== DATA SUPPLIED ==

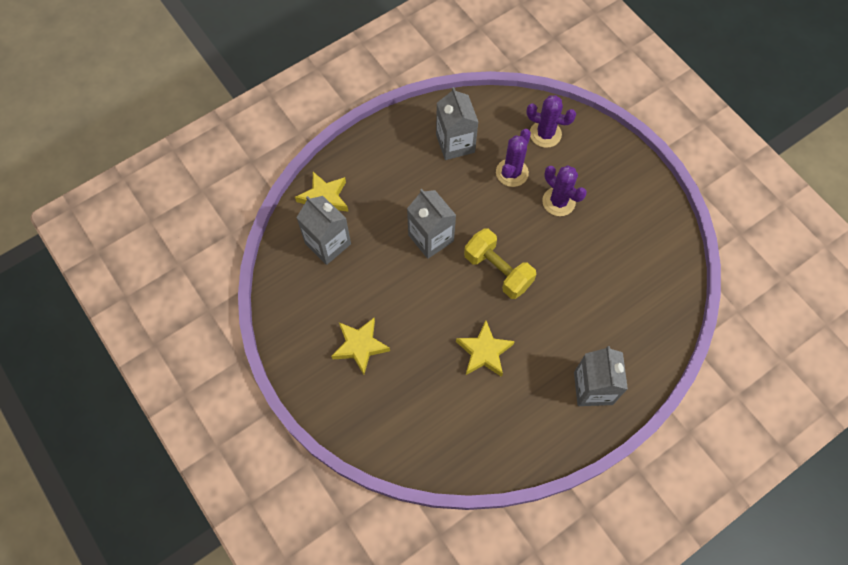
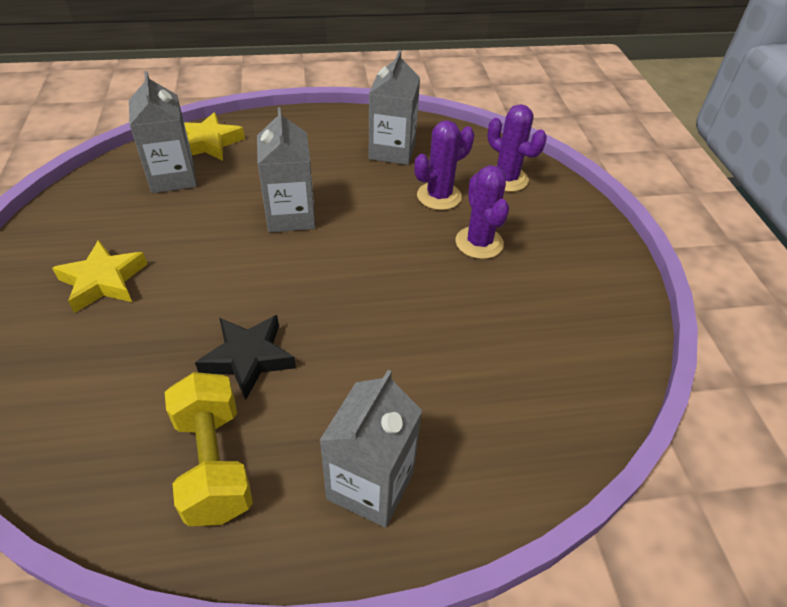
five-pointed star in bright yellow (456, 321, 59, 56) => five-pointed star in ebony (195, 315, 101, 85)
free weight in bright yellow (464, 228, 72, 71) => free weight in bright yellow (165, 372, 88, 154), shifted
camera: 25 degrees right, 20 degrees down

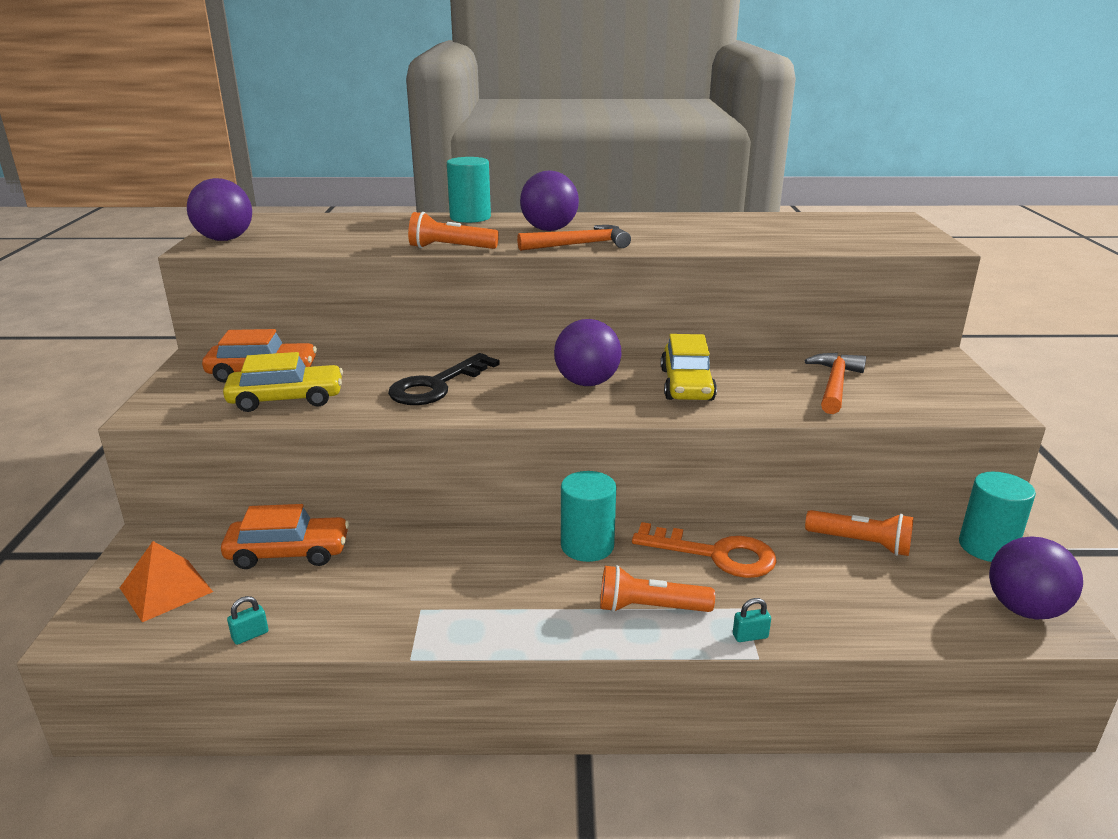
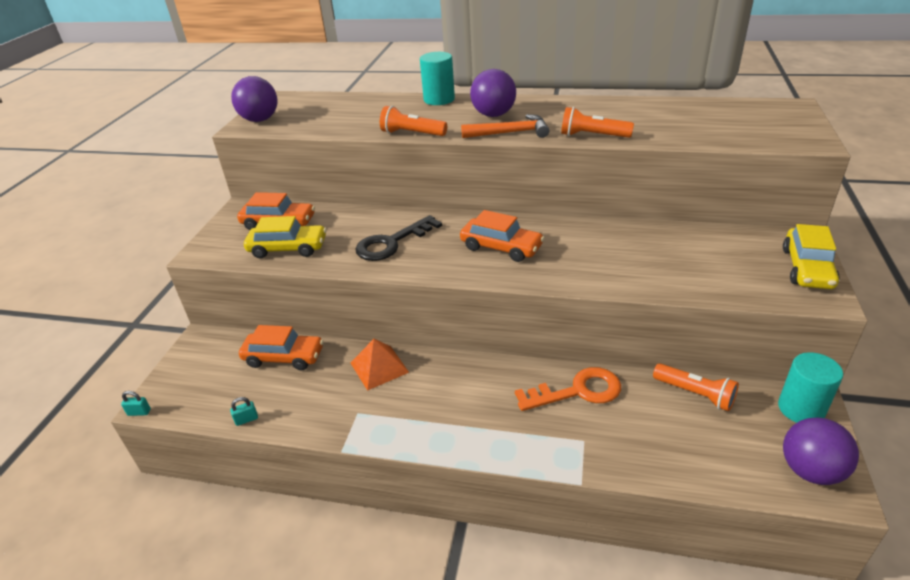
pyramid in orange-coloured (120, 541, 93, 81) => pyramid in orange-coloured (351, 339, 58, 52), shifted
sphere in purple (554, 319, 67, 67) => toy car in orange-coloured (460, 210, 84, 52)
cylinder shape in teal (561, 471, 55, 91) => nothing
torch in orange-coloured (600, 565, 115, 47) => torch in orange-coloured (561, 107, 73, 31), shifted
door key in orange-coloured (632, 522, 145, 56) => door key in orange-coloured (515, 367, 106, 44), 45 degrees counterclockwise
toy car in bright yellow (661, 334, 56, 67) => toy car in bright yellow (783, 224, 57, 65), shifted
small lock in teal (733, 598, 38, 44) => small lock in teal (121, 391, 30, 25), shifted
claw hammer in orange-coloured (805, 353, 61, 61) => nothing
camera: 15 degrees right, 10 degrees up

===

### EXERCISE DETAILS
Skip the pictures. Restate exactly the lines from the start of the entries through the line containing "free weight in bright yellow (464, 228, 72, 71)", both ends included.

### FINISHED EXERCISE
five-pointed star in bright yellow (456, 321, 59, 56) => five-pointed star in ebony (195, 315, 101, 85)
free weight in bright yellow (464, 228, 72, 71) => free weight in bright yellow (165, 372, 88, 154), shifted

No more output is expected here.